Records provided START

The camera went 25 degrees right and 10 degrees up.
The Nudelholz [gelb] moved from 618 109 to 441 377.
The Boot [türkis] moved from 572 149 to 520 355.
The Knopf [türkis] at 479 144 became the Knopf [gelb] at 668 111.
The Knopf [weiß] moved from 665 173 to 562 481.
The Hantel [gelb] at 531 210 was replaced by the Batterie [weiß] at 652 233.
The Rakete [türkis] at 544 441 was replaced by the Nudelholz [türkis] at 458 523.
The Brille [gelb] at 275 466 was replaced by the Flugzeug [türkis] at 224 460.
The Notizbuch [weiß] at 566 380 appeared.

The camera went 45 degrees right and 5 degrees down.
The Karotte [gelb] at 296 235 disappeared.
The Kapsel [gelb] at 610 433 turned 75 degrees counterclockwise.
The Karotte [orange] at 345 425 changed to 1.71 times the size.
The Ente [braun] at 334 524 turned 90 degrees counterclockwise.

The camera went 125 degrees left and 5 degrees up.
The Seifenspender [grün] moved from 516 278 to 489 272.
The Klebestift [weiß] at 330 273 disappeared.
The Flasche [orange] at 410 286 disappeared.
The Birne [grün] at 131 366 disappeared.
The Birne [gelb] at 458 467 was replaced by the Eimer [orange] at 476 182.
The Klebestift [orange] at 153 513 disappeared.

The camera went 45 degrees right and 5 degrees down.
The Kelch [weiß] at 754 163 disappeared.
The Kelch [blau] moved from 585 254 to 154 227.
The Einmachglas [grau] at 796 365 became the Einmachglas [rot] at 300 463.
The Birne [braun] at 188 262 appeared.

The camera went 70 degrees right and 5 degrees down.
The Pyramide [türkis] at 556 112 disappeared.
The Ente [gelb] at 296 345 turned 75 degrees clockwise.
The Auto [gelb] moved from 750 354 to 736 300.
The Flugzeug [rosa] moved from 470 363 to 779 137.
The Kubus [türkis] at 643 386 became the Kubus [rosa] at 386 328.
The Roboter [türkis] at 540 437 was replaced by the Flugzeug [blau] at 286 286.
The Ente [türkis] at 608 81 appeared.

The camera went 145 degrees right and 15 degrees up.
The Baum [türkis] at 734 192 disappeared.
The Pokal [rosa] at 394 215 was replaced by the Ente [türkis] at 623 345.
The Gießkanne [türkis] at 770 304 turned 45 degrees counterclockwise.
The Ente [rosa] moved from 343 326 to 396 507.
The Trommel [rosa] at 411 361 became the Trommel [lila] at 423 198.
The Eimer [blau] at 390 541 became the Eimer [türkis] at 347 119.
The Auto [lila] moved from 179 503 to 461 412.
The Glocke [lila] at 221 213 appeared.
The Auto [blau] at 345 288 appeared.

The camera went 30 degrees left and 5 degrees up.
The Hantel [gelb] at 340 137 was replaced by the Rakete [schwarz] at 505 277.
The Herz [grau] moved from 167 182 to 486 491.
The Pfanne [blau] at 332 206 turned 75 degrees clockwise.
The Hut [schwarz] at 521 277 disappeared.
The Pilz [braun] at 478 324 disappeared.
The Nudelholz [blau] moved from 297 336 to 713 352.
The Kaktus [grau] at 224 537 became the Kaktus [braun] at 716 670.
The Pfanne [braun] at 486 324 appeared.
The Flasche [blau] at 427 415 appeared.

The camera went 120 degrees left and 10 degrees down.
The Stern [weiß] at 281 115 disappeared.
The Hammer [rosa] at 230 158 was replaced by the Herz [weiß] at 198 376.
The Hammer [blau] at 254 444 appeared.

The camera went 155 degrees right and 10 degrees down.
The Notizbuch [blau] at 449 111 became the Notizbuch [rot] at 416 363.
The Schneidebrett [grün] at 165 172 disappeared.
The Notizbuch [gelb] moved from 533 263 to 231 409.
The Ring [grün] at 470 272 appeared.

Records provided END

### Brief
Report only the number of lines that hold the string "Knopf" in this listing.

### Written solution
2